◆ Records shown

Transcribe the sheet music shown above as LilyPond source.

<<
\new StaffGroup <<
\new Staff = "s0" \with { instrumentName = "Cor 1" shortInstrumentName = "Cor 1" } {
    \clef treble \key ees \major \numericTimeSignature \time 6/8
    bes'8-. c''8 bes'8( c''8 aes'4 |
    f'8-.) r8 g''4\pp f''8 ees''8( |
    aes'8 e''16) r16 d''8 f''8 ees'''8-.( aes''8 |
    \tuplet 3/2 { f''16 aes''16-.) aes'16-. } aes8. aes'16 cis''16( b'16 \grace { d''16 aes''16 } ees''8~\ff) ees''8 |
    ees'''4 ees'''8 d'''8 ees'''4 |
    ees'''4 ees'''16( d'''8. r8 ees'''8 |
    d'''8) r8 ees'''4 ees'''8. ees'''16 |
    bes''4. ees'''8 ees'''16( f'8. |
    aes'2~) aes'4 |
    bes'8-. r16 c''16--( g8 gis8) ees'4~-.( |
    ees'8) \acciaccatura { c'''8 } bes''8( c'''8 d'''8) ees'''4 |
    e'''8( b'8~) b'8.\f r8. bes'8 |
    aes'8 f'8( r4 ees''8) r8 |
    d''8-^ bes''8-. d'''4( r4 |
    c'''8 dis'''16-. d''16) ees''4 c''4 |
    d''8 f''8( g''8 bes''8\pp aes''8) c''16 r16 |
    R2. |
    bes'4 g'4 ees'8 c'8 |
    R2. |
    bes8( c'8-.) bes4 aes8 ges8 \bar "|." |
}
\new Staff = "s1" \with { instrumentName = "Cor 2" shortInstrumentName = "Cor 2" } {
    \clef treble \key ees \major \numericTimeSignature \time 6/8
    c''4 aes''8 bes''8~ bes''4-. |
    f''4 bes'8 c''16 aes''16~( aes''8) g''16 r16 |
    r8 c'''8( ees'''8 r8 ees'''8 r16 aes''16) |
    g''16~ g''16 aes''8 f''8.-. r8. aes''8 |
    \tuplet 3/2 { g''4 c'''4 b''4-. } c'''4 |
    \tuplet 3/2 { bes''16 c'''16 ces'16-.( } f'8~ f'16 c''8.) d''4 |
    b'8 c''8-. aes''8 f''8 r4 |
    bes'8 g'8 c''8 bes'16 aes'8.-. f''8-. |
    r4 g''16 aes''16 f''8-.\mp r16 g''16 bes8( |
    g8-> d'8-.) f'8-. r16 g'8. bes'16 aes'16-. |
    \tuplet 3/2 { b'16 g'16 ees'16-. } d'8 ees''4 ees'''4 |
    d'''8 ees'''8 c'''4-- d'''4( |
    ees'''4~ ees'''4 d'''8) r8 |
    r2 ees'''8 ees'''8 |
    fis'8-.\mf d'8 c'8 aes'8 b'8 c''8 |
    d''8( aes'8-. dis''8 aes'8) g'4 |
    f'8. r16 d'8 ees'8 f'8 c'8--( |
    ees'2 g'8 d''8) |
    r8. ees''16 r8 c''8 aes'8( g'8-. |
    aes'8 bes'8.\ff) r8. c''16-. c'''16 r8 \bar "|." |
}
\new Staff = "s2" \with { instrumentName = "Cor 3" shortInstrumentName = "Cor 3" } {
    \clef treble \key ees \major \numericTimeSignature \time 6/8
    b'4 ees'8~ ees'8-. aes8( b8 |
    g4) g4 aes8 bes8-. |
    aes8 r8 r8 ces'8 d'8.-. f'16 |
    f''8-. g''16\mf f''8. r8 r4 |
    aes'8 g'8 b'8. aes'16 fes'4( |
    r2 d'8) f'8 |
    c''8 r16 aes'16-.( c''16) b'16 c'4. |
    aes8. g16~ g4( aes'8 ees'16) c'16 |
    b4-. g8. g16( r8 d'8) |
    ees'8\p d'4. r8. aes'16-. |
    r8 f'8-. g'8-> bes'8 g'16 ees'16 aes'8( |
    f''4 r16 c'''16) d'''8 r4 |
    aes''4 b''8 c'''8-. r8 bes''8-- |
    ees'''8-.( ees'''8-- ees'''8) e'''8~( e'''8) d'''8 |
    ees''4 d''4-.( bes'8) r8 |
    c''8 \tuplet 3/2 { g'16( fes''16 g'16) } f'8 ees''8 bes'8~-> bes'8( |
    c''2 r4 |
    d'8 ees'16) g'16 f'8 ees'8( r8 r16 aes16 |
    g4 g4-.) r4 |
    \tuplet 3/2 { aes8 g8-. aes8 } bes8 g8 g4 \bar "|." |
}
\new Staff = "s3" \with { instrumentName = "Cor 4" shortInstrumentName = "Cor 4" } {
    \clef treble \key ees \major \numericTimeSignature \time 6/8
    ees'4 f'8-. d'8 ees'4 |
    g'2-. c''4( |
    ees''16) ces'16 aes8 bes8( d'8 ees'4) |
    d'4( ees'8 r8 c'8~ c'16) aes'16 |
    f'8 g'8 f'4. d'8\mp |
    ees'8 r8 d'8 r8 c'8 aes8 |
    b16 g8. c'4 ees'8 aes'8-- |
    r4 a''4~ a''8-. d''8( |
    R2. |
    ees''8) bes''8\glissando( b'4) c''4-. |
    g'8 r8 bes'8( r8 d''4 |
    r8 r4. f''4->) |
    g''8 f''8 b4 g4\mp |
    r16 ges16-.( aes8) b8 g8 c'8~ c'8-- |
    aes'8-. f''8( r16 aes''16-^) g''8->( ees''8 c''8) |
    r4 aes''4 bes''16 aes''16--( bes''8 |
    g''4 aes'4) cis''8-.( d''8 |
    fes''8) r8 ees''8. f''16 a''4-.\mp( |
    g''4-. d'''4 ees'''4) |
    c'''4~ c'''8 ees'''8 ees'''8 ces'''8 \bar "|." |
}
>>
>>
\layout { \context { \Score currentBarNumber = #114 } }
--
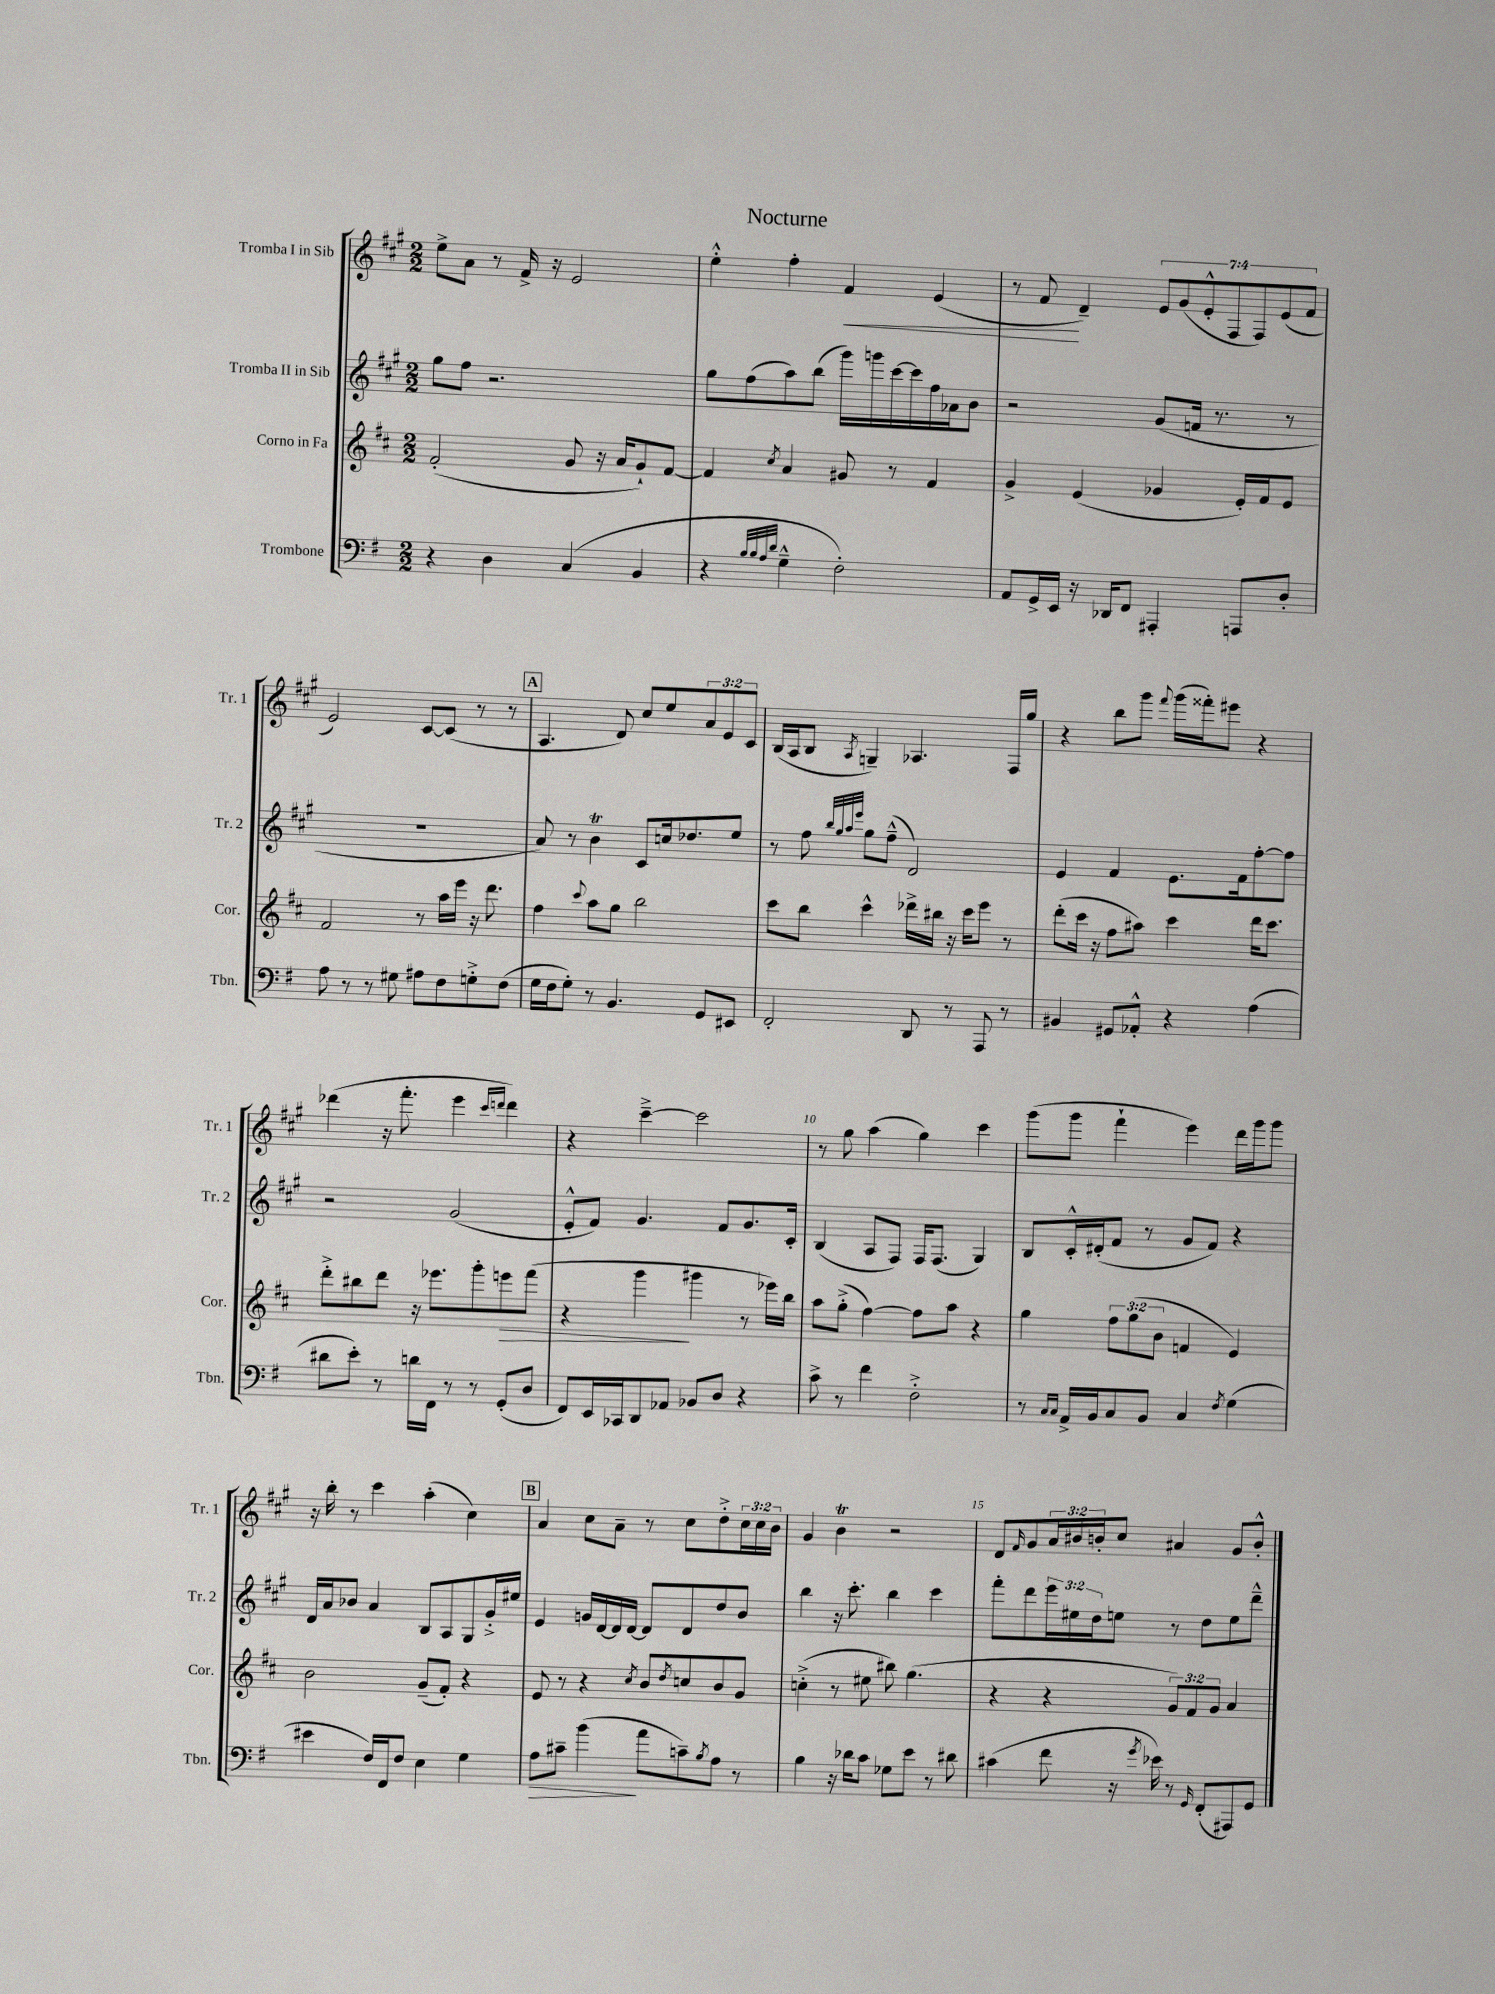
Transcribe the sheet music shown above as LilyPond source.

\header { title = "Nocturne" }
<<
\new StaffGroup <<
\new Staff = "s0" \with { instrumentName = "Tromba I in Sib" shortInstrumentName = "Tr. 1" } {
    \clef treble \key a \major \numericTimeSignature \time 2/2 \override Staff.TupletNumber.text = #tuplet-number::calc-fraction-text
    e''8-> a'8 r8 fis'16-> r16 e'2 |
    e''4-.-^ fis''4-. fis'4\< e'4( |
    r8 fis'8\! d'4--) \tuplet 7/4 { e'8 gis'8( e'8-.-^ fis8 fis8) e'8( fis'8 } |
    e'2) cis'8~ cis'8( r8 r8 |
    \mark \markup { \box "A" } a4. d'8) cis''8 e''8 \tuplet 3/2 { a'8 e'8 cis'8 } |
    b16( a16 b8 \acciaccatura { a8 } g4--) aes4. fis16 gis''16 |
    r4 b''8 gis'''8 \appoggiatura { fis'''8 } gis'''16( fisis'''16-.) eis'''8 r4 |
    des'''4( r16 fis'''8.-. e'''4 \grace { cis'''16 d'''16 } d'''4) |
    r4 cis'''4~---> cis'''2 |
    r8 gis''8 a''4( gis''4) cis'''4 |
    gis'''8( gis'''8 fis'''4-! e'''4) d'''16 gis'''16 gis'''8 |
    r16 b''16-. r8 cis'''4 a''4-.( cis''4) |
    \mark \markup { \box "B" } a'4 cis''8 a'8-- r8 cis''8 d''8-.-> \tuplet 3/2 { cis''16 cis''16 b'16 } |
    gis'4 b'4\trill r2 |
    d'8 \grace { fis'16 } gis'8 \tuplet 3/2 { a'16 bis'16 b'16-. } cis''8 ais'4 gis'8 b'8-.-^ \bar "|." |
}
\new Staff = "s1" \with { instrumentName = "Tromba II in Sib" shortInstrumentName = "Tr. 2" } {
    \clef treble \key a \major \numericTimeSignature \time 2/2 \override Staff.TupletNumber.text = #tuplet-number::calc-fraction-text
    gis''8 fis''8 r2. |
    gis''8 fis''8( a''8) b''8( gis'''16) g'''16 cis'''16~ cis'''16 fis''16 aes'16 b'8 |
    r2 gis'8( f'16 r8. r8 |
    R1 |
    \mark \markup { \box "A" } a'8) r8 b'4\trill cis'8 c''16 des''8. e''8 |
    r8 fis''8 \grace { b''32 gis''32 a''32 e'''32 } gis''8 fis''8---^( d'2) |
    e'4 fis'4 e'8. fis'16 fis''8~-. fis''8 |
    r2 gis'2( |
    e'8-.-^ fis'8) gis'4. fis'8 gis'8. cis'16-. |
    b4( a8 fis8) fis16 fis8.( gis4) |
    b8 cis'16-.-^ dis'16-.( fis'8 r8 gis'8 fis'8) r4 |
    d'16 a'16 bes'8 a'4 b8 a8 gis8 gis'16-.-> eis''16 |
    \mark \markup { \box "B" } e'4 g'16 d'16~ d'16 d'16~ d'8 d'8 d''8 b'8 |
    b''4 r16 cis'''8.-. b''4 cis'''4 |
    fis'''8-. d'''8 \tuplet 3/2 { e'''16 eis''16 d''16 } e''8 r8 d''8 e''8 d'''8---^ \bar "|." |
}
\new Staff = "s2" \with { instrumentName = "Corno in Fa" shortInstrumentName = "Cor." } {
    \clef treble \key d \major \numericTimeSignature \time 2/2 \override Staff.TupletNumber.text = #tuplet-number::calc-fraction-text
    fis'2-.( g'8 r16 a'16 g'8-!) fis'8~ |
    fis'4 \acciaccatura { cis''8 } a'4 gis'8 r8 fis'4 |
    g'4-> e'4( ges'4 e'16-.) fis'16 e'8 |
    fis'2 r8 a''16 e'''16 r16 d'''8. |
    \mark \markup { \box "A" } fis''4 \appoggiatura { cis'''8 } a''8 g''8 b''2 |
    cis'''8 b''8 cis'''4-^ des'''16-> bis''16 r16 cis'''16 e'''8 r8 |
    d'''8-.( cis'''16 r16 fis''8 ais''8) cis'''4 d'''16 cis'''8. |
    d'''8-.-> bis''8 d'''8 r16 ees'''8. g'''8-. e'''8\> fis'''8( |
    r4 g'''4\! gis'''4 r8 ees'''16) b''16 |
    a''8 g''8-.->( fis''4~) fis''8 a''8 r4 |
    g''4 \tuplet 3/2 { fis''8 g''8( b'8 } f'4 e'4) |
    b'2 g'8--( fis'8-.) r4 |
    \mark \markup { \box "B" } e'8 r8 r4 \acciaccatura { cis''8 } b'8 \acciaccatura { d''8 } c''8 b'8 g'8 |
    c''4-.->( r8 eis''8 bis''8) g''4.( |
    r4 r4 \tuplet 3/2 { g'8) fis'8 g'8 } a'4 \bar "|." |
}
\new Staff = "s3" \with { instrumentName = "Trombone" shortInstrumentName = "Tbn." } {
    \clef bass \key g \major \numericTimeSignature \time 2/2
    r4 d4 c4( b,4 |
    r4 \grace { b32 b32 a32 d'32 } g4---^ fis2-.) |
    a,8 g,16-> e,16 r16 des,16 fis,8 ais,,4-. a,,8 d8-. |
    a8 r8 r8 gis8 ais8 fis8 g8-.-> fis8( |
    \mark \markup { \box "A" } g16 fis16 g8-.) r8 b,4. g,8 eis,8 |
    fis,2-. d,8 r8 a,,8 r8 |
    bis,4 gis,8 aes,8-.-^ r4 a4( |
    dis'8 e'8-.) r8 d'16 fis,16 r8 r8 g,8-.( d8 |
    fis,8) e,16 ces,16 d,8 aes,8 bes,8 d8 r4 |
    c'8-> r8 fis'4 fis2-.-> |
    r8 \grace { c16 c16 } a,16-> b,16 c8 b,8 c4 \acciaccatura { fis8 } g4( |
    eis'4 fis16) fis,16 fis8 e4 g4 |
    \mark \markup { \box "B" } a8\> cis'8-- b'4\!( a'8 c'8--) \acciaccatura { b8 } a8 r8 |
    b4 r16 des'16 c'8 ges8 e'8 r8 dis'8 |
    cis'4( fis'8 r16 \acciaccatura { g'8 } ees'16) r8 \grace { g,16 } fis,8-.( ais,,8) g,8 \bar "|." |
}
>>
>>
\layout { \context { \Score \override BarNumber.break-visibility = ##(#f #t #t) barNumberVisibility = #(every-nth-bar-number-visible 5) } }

◆ Instructions to follow
Count the lines in the material above that include the string "layout" and give only that number.

◆ Result of the exercise
2